WHAT TO DO: The required output consists solely of the lines from the line containing "R5: 6.2k (IC2/in-, VC) -> 6.2k (+12V, VC)" through the end of the records, copied exactly.

[[ EXERCISE INPUT open ]]

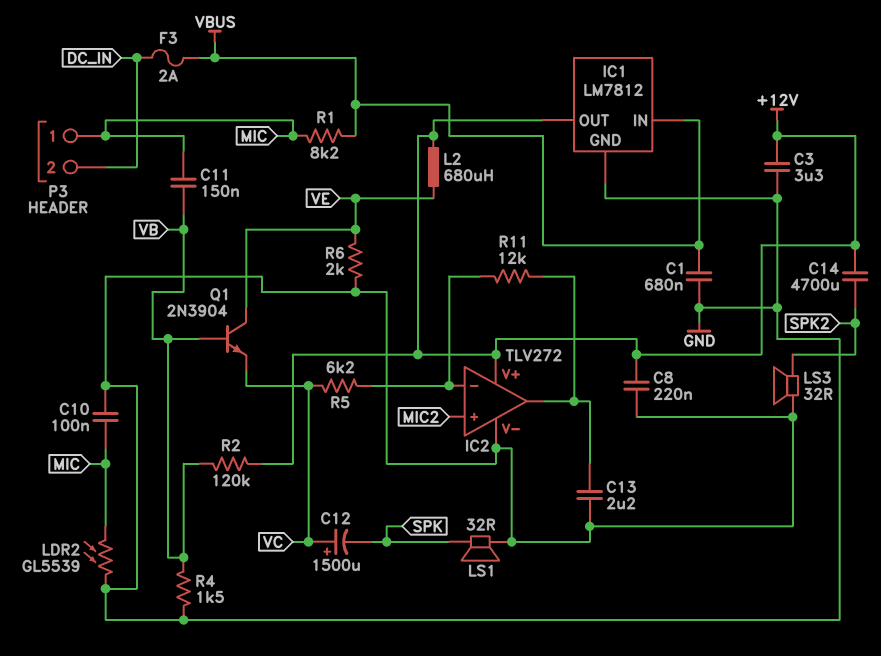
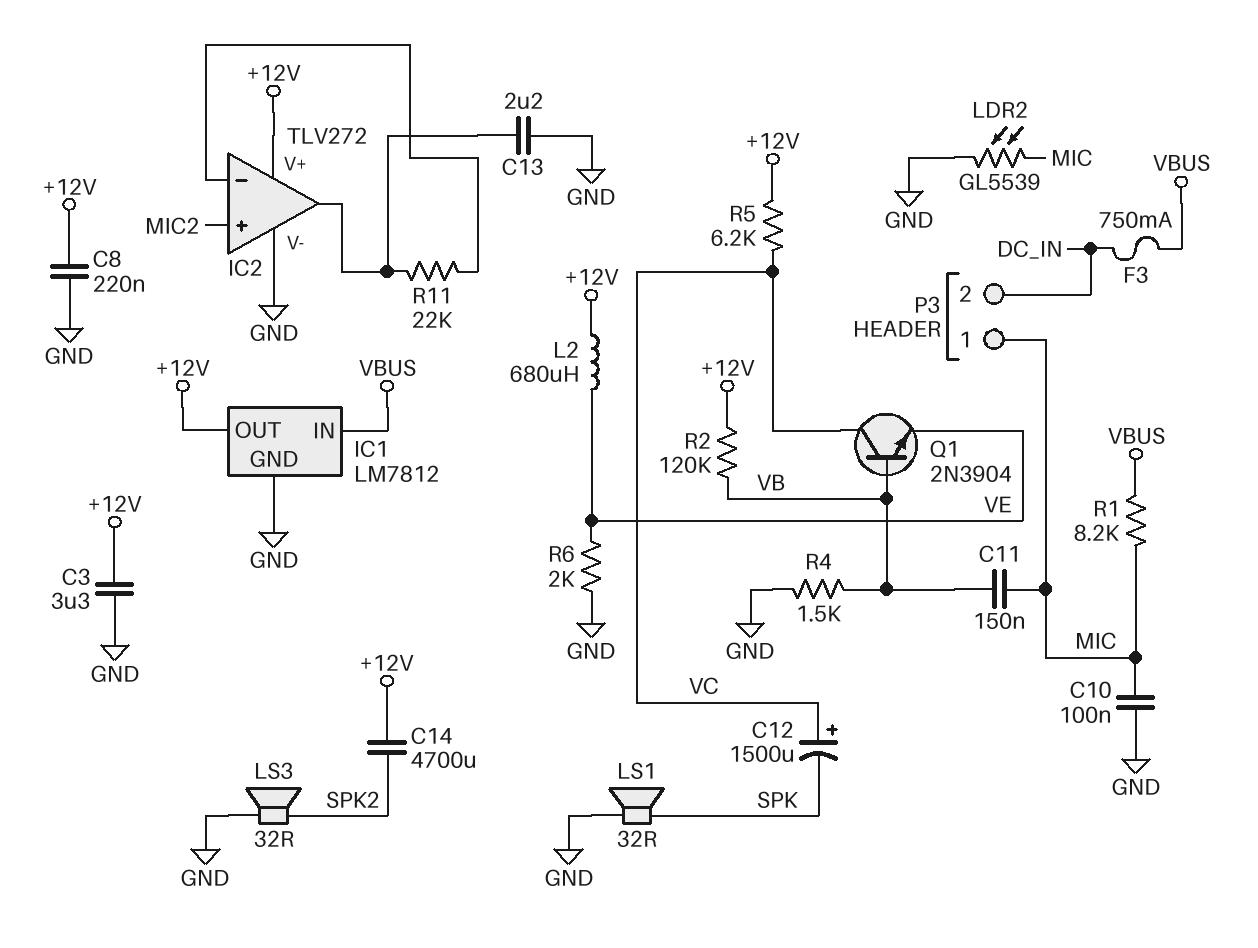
C1: 680nF (GND, VBUS) -> none
F3: 2A (DC_IN, VBUS) -> 750mA (DC_IN, VBUS)
Q1: NPN 2N3904 (B VB, C VE, E VC) -> NPN 2N3904 (B VB, C VC, E VE)
R5: 6.2k (IC2/in-, VC) -> 6.2k (+12V, VC)
R11: 12k (IC2/in-, IC2/out) -> 22k (IC2/in-, IC2/out)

[[ EXERCISE INPUT closed ]]

TASK RESULT:
R5: 6.2k (IC2/in-, VC) -> 6.2k (+12V, VC)
R11: 12k (IC2/in-, IC2/out) -> 22k (IC2/in-, IC2/out)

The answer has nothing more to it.